• _Your instructions_:
From start to finish, set down the entries below exactly, leaving out the pictures.

(Records from a collection)
-*-*-

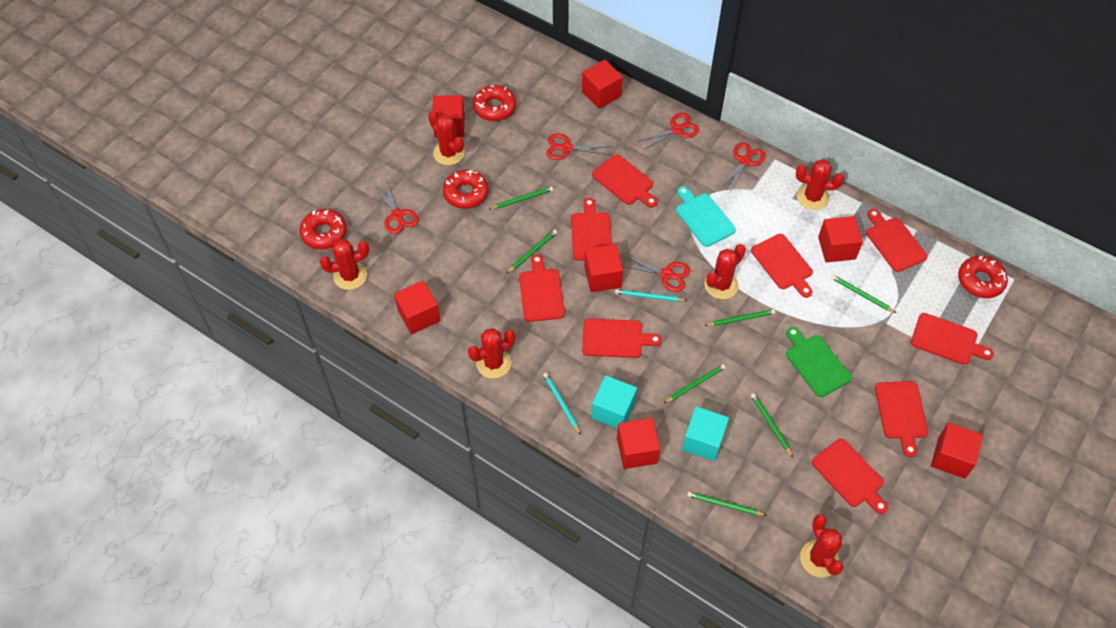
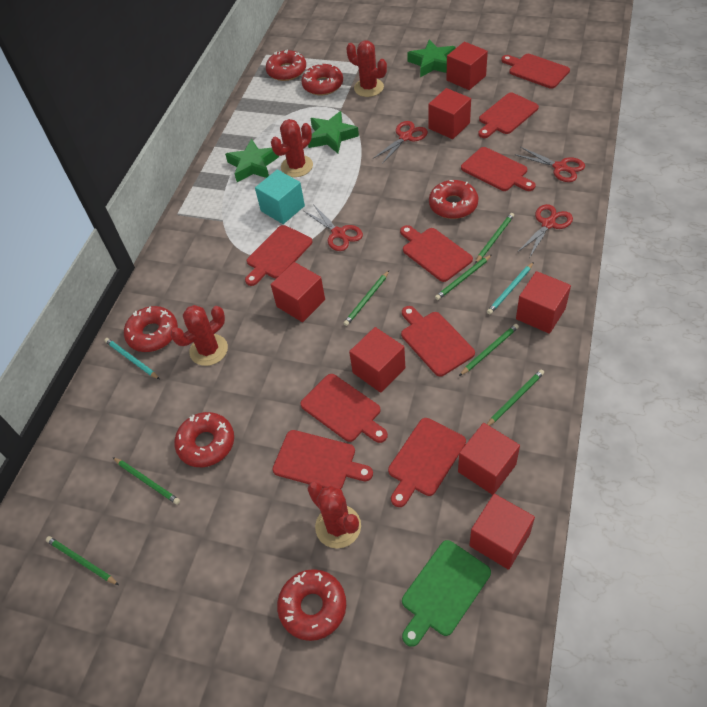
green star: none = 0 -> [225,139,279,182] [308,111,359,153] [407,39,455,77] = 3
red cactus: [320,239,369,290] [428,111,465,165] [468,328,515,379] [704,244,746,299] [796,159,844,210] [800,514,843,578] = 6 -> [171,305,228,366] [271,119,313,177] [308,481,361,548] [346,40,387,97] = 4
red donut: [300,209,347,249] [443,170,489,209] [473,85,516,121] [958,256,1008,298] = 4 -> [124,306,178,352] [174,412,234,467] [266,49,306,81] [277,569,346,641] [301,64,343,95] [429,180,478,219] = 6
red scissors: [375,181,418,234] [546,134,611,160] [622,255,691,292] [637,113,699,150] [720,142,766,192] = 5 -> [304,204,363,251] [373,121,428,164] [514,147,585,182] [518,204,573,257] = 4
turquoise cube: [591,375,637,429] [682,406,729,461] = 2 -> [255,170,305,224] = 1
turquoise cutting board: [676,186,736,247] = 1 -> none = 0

-*-*-

• _Answer box_:
green star: none = 0 -> [225,139,279,182] [308,111,359,153] [407,39,455,77] = 3
red cactus: [320,239,369,290] [428,111,465,165] [468,328,515,379] [704,244,746,299] [796,159,844,210] [800,514,843,578] = 6 -> [171,305,228,366] [271,119,313,177] [308,481,361,548] [346,40,387,97] = 4
red donut: [300,209,347,249] [443,170,489,209] [473,85,516,121] [958,256,1008,298] = 4 -> [124,306,178,352] [174,412,234,467] [266,49,306,81] [277,569,346,641] [301,64,343,95] [429,180,478,219] = 6
red scissors: [375,181,418,234] [546,134,611,160] [622,255,691,292] [637,113,699,150] [720,142,766,192] = 5 -> [304,204,363,251] [373,121,428,164] [514,147,585,182] [518,204,573,257] = 4
turquoise cube: [591,375,637,429] [682,406,729,461] = 2 -> [255,170,305,224] = 1
turquoise cutting board: [676,186,736,247] = 1 -> none = 0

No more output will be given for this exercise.